In the entries below, every line with the string "degrees" is to be reported.

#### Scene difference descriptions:
<<<<

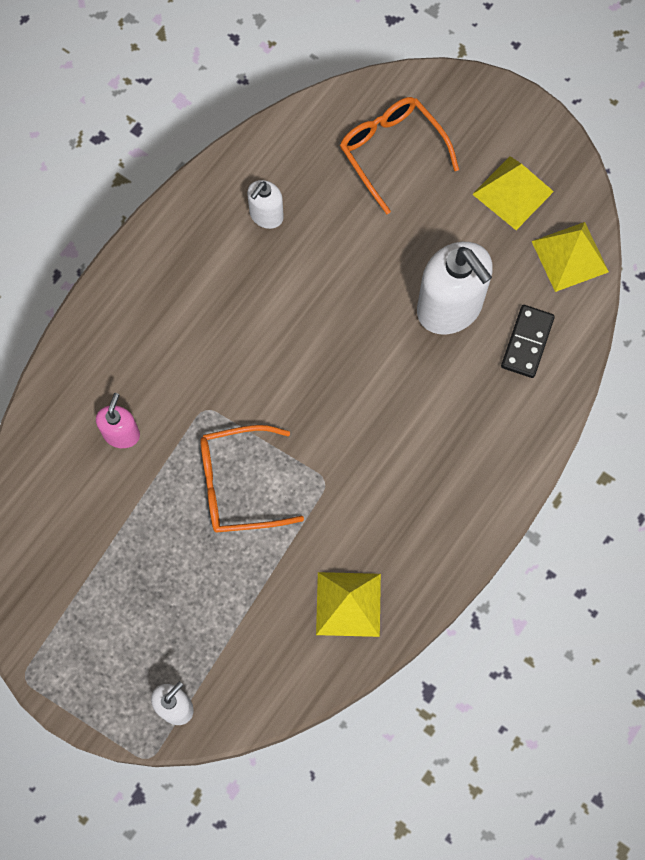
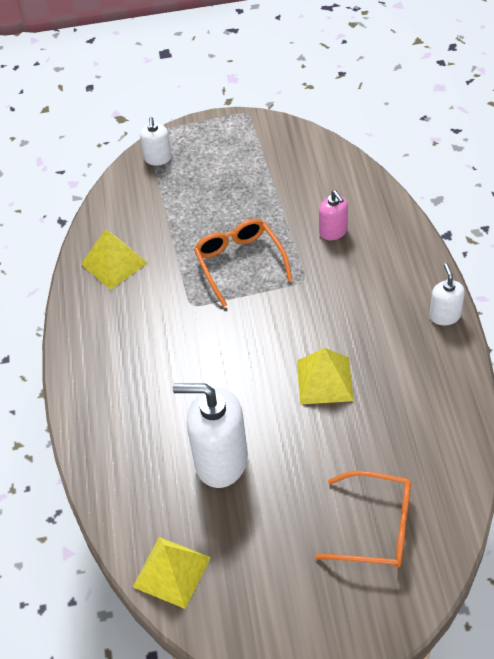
camera: 140 degrees right, 20 degrees down
orange glasses [200,425,304,532] -> orange glasses turned 60 degrees counterclockwise [194,219,293,307]
white soap dispenser [247,180,284,229] -> white soap dispenser moved to [429,263,465,325]
yellow pyramid [472,156,554,230] -> yellow pyramid moved to [297,348,354,405]
black domino [501,305,555,378] -> none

>>>>

#### SOLUTION FOR THIS PROBLEM:
camera: 140 degrees right, 20 degrees down
orange glasses [200,425,304,532] -> orange glasses turned 60 degrees counterclockwise [194,219,293,307]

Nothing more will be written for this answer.